* _Task statement_:
Every entry below should come back unchanged, except that the pictures are dropped.

* _Data shown_:
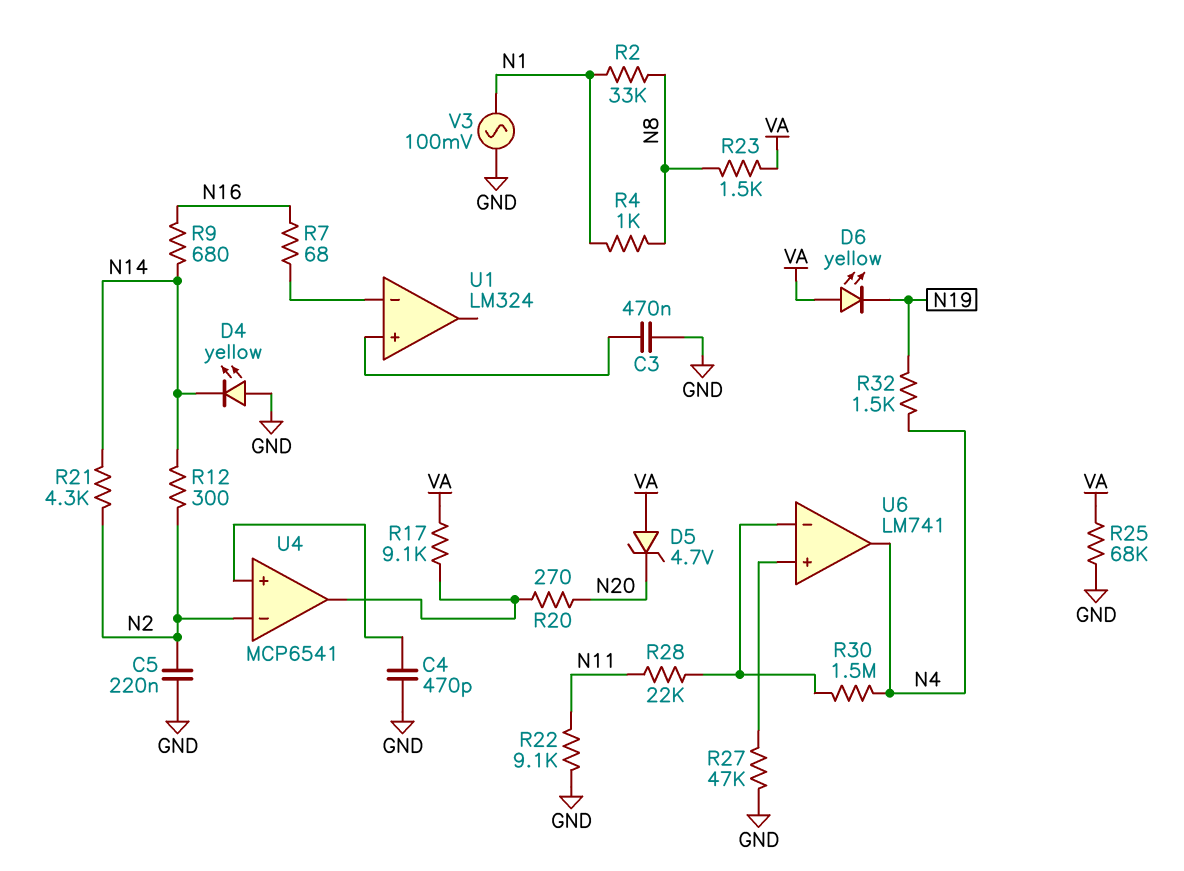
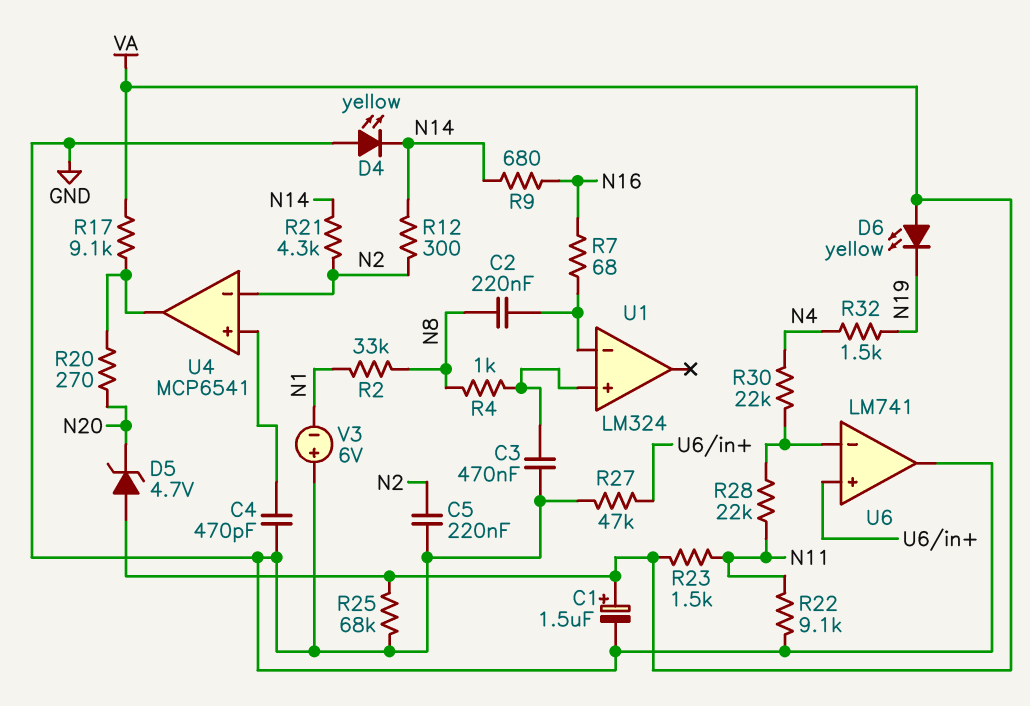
C1: none -> 1.5uF (plus VA, minus GND)
C2: none -> 220nF (N8, U1/in-)
R4: 1k (N1, N8) -> 1k (N8, U1/in+)
R23: 1.5k (N8, VA) -> 1.5k (N11, VA)
R30: 1.5M (N4, U6/in-) -> 22k (N4, U6/in-)
U6 pin out: N4 -> GND
V3: AC 100mV (GND, N1) -> 6V (plus GND, minus N1)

* _Completed task_:
C1: none -> 1.5uF (plus VA, minus GND)
C2: none -> 220nF (N8, U1/in-)
R4: 1k (N1, N8) -> 1k (N8, U1/in+)
R23: 1.5k (N8, VA) -> 1.5k (N11, VA)
R30: 1.5M (N4, U6/in-) -> 22k (N4, U6/in-)
U6 pin out: N4 -> GND
V3: AC 100mV (GND, N1) -> 6V (plus GND, minus N1)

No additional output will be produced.